Assigned task -> From the first line of the entries through the line containing "new: green_lemidax", output everything exactly except the pictures.
□ □ □
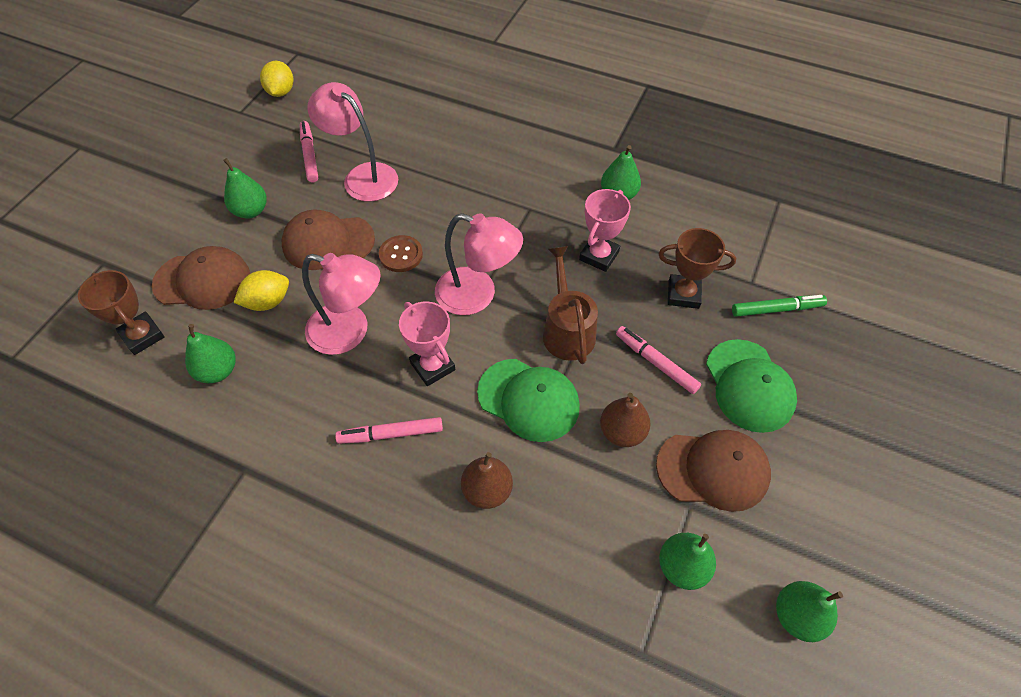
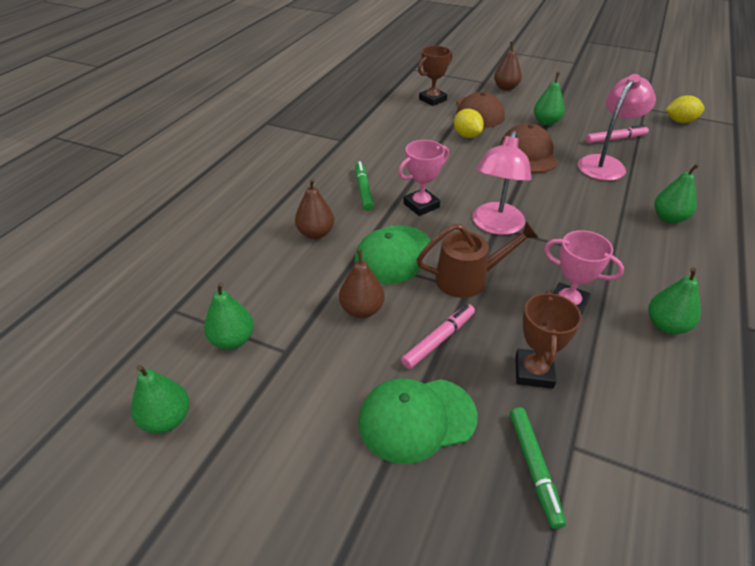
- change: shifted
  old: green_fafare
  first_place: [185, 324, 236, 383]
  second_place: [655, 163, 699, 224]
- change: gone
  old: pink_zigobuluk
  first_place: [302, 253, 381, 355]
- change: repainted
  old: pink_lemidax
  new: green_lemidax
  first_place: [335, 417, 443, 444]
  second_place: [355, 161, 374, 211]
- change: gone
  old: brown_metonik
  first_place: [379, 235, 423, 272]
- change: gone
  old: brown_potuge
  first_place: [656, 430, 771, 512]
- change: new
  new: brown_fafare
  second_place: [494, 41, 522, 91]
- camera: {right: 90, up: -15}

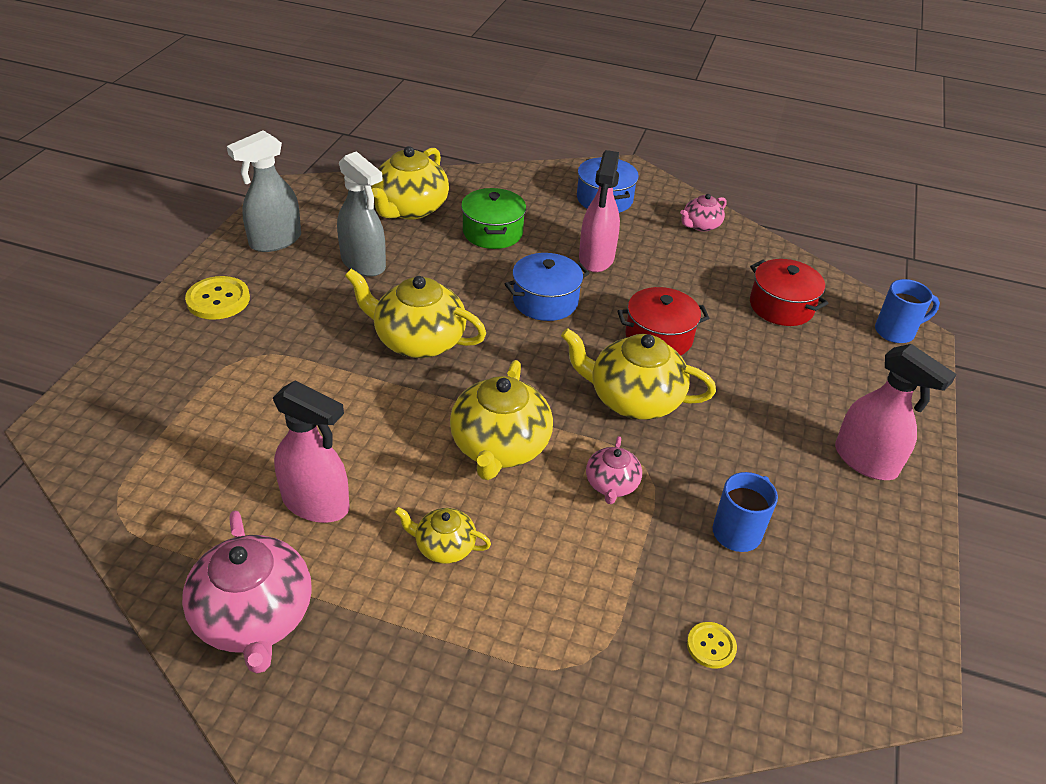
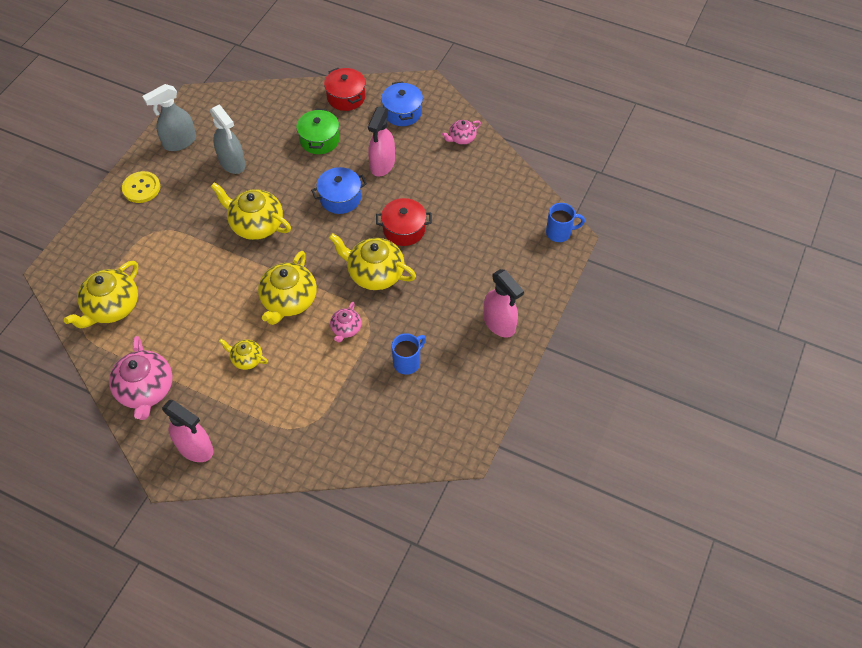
- change: shifted
  old: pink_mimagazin
  first_place: [273, 381, 349, 523]
  second_place: [162, 400, 214, 462]
- change: shifted
  old: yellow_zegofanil
  first_place: [371, 146, 449, 220]
  second_place: [64, 261, 138, 329]
- change: gone
  old: yellow_metonik
  first_place: [687, 622, 737, 668]
- change: shifted
  old: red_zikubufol
  first_place: [750, 259, 828, 326]
  second_place: [324, 68, 365, 111]
- camera: {right: 10, up: 15}

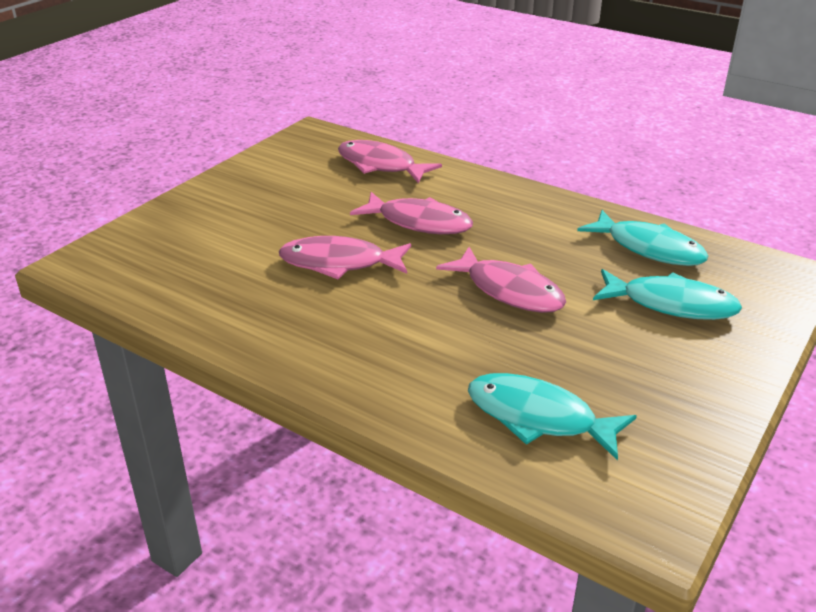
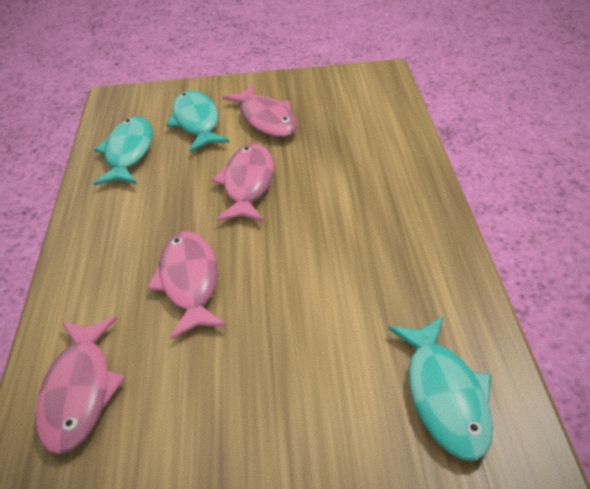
- change: shifted
  old: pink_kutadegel
  first_place: [279, 236, 411, 279]
  second_place: [222, 84, 298, 137]
- change: shifted
  old: turquoise_kutadegel
  first_place: [468, 373, 637, 461]
  second_place: [389, 316, 493, 461]
- camera: {right: -125, up: 10}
□ □ □
Task response ->
- change: shifted
  old: green_fafare
  first_place: [185, 324, 236, 383]
  second_place: [655, 163, 699, 224]
- change: gone
  old: pink_zigobuluk
  first_place: [302, 253, 381, 355]
- change: repainted
  old: pink_lemidax
  new: green_lemidax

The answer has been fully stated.